■ Information supplied:
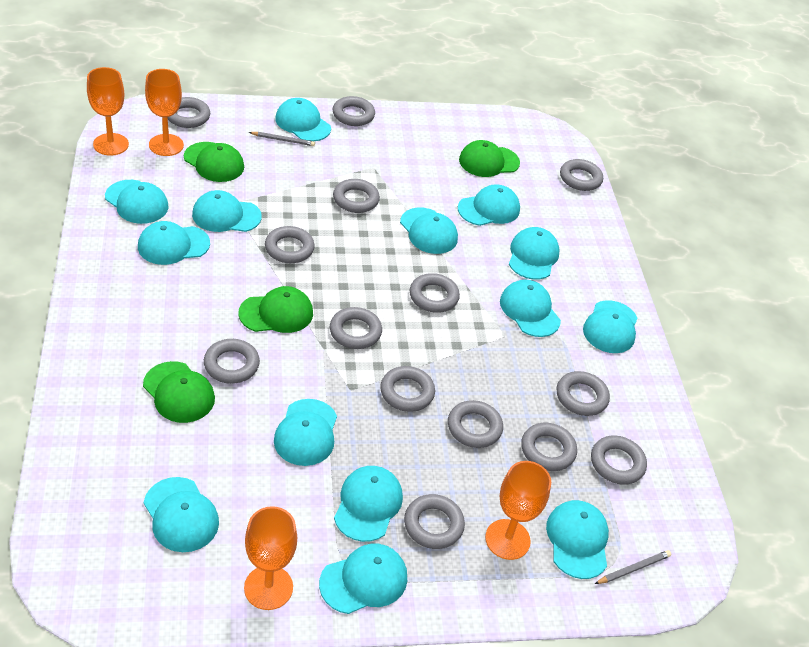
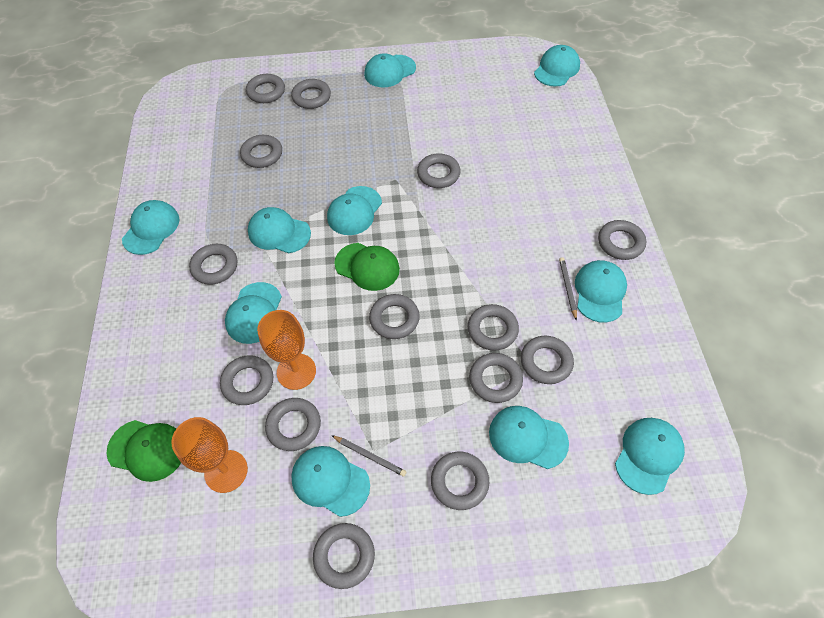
green cap: 4 -> 2
orange goblet: 4 -> 2
turquoise cap: 14 -> 10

■ Action item: Give back the full listing above word for word, and let no picture through.

■ Result below:
green cap: 4 -> 2
orange goblet: 4 -> 2
turquoise cap: 14 -> 10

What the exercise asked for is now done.